*Task to complete*.
From the data below, return all lines holding the string "plus".

*Input data*.
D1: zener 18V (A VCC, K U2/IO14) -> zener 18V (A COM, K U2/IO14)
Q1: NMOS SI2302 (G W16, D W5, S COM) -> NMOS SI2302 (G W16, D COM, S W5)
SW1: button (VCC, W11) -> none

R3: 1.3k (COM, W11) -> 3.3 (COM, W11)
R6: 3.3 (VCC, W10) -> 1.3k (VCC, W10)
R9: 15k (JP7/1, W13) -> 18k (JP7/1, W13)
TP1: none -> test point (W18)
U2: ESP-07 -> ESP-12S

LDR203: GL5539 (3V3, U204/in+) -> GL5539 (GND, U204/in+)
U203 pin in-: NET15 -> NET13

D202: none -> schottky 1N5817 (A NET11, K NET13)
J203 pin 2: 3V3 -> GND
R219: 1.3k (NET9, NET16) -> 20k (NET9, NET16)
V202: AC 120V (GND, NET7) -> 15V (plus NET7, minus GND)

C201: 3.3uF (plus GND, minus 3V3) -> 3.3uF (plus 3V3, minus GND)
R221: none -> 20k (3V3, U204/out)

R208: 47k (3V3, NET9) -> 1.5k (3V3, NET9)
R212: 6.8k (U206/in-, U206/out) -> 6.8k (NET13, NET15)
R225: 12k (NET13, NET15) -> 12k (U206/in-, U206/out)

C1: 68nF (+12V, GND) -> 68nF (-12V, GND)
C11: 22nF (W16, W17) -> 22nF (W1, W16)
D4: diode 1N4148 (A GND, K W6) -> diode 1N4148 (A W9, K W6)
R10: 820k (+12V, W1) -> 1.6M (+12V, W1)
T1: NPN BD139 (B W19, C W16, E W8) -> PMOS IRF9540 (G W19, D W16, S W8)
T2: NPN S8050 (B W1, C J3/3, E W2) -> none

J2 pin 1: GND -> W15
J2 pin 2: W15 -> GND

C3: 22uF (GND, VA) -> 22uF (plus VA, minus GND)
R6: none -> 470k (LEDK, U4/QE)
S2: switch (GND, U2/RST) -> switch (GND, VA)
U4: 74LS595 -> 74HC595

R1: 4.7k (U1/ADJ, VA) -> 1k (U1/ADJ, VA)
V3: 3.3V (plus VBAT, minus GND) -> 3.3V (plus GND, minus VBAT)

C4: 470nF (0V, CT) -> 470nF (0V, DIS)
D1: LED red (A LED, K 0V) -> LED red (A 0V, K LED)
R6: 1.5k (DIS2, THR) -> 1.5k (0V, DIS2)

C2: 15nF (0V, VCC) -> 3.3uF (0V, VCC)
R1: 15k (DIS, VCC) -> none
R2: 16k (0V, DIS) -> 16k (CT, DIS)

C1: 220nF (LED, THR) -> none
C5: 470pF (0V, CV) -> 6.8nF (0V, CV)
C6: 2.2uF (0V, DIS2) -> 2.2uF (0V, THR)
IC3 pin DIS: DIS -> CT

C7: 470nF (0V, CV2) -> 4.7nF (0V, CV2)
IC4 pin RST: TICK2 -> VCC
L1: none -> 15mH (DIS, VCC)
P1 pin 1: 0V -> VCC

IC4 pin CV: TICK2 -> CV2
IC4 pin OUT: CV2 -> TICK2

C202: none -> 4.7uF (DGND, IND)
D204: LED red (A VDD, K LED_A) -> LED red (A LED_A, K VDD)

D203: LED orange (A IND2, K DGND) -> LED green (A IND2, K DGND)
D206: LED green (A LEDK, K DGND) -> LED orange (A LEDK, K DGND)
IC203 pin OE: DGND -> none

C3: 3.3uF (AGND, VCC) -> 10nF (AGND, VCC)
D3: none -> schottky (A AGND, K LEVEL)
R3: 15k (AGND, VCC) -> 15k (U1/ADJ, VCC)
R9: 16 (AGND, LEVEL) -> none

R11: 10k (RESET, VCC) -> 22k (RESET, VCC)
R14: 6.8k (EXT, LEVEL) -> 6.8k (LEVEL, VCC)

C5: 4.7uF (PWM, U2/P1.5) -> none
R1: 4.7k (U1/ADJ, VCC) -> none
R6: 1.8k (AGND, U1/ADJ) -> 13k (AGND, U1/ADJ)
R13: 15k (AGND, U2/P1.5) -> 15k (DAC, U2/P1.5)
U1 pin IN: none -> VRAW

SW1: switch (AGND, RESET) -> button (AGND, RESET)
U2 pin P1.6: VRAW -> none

*Response to this task*.
V202: AC 120V (GND, NET7) -> 15V (plus NET7, minus GND)
C201: 3.3uF (plus GND, minus 3V3) -> 3.3uF (plus 3V3, minus GND)
C3: 22uF (GND, VA) -> 22uF (plus VA, minus GND)
V3: 3.3V (plus VBAT, minus GND) -> 3.3V (plus GND, minus VBAT)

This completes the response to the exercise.